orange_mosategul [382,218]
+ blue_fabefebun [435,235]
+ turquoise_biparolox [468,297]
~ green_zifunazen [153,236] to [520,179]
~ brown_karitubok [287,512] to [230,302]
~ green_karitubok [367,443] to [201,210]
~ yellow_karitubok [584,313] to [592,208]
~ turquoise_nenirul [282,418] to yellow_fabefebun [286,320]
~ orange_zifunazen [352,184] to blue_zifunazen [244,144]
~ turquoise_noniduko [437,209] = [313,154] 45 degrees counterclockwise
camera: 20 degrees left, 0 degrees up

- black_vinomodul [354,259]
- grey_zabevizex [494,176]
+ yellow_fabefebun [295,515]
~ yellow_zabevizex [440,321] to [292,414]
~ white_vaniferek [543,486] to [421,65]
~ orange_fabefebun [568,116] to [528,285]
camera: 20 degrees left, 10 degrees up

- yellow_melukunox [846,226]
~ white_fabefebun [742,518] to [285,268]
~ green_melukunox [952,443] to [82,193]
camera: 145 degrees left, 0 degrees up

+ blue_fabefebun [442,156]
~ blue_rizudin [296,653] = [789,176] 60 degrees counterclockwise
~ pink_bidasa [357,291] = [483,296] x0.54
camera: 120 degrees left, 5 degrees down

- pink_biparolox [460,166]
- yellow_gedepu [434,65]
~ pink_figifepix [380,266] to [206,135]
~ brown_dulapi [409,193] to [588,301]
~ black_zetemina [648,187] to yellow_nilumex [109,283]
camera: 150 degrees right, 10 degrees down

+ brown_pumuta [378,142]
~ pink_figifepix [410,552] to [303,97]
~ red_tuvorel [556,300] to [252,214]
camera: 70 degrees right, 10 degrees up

* EXERCISE AIM *
Write out all of the entries above, exactly and in full.

* WRITTEN RESPONSE *
orange_mosategul [382,218]
+ blue_fabefebun [435,235]
+ turquoise_biparolox [468,297]
~ green_zifunazen [153,236] to [520,179]
~ brown_karitubok [287,512] to [230,302]
~ green_karitubok [367,443] to [201,210]
~ yellow_karitubok [584,313] to [592,208]
~ turquoise_nenirul [282,418] to yellow_fabefebun [286,320]
~ orange_zifunazen [352,184] to blue_zifunazen [244,144]
~ turquoise_noniduko [437,209] = [313,154] 45 degrees counterclockwise
camera: 20 degrees left, 0 degrees up

- black_vinomodul [354,259]
- grey_zabevizex [494,176]
+ yellow_fabefebun [295,515]
~ yellow_zabevizex [440,321] to [292,414]
~ white_vaniferek [543,486] to [421,65]
~ orange_fabefebun [568,116] to [528,285]
camera: 20 degrees left, 10 degrees up

- yellow_melukunox [846,226]
~ white_fabefebun [742,518] to [285,268]
~ green_melukunox [952,443] to [82,193]
camera: 145 degrees left, 0 degrees up

+ blue_fabefebun [442,156]
~ blue_rizudin [296,653] = [789,176] 60 degrees counterclockwise
~ pink_bidasa [357,291] = [483,296] x0.54
camera: 120 degrees left, 5 degrees down

- pink_biparolox [460,166]
- yellow_gedepu [434,65]
~ pink_figifepix [380,266] to [206,135]
~ brown_dulapi [409,193] to [588,301]
~ black_zetemina [648,187] to yellow_nilumex [109,283]
camera: 150 degrees right, 10 degrees down

+ brown_pumuta [378,142]
~ pink_figifepix [410,552] to [303,97]
~ red_tuvorel [556,300] to [252,214]
camera: 70 degrees right, 10 degrees up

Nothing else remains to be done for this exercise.